The problem –
Restate the entries word for word and skip every image.
=== Materials provided ===
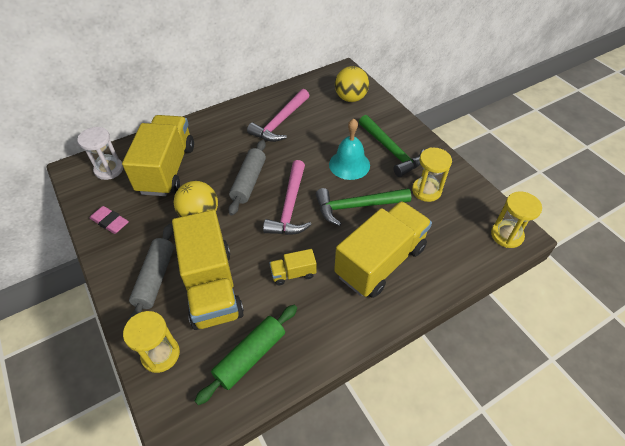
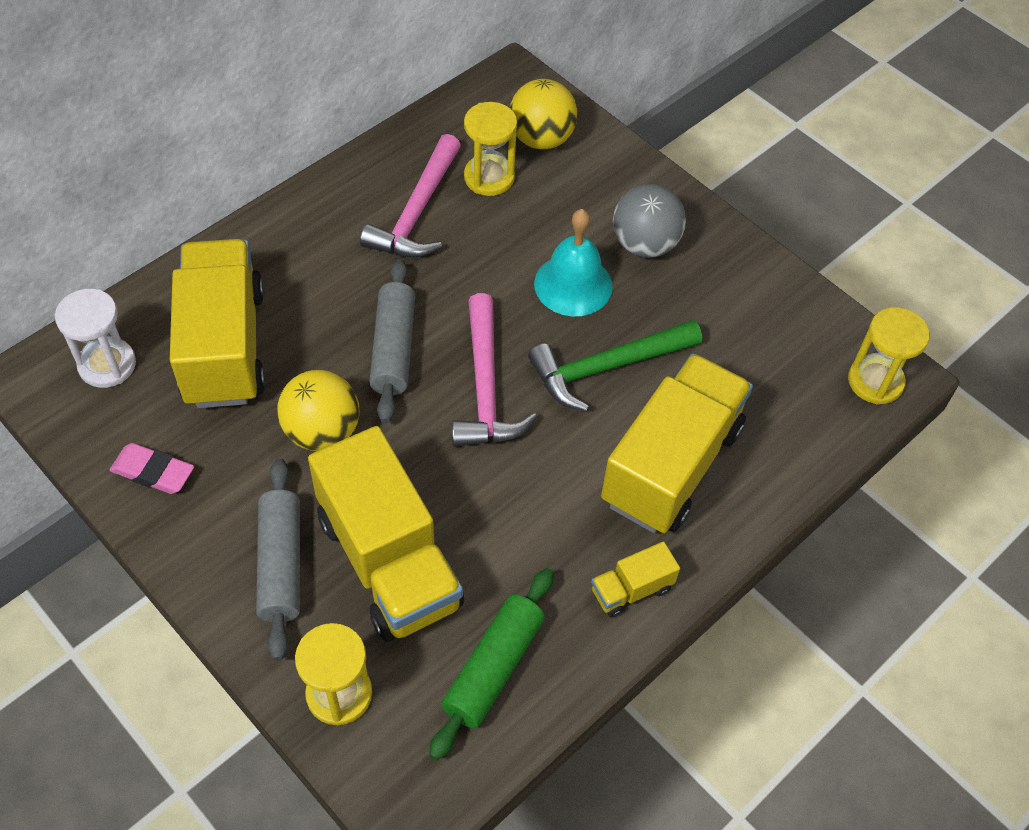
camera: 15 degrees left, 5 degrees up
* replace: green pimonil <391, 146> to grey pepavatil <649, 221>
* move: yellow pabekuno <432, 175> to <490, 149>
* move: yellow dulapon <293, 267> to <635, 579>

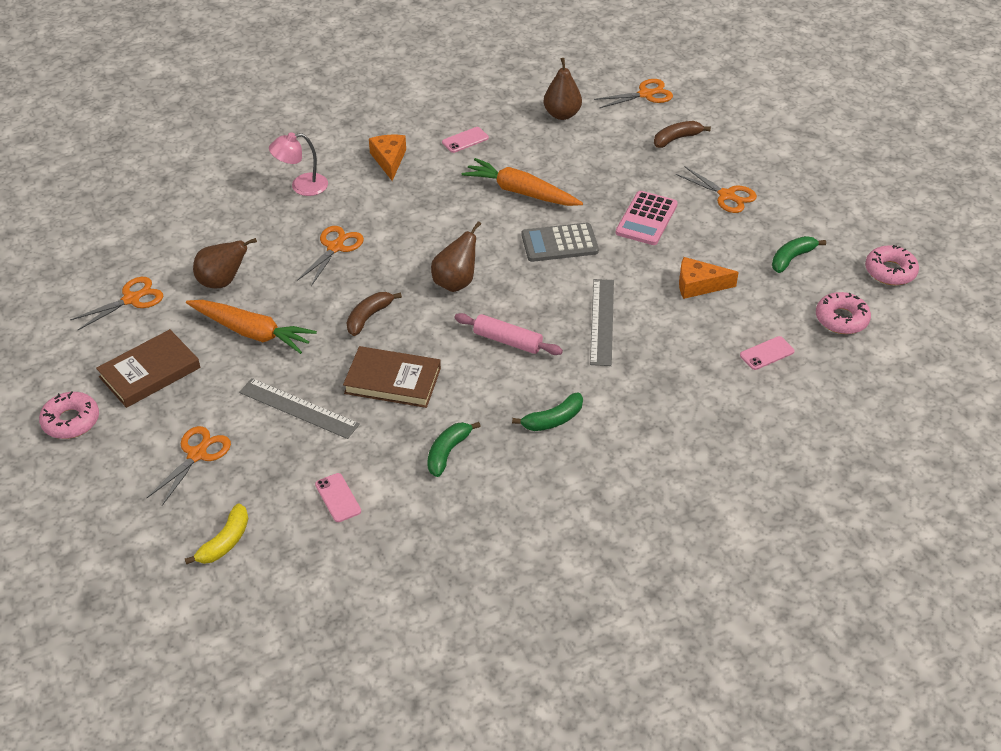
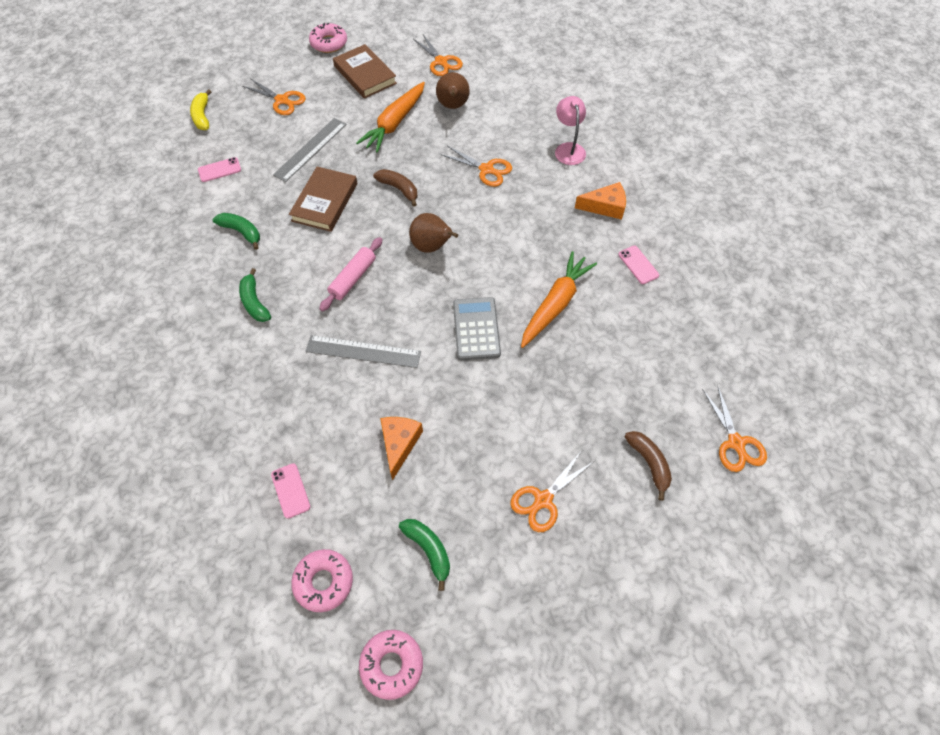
camera: 95 degrees right, 15 degrees up
* delete: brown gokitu <562, 89>
* delete: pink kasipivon <647, 218>
* rotate: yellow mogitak <216, 533> = <200, 109> 45 degrees clockwise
===
Worked solution –
camera: 15 degrees left, 5 degrees up
* replace: green pimonil <391, 146> to grey pepavatil <649, 221>
* move: yellow pabekuno <432, 175> to <490, 149>
* move: yellow dulapon <293, 267> to <635, 579>

camera: 95 degrees right, 15 degrees up
* delete: brown gokitu <562, 89>
* delete: pink kasipivon <647, 218>
* rotate: yellow mogitak <216, 533> = <200, 109> 45 degrees clockwise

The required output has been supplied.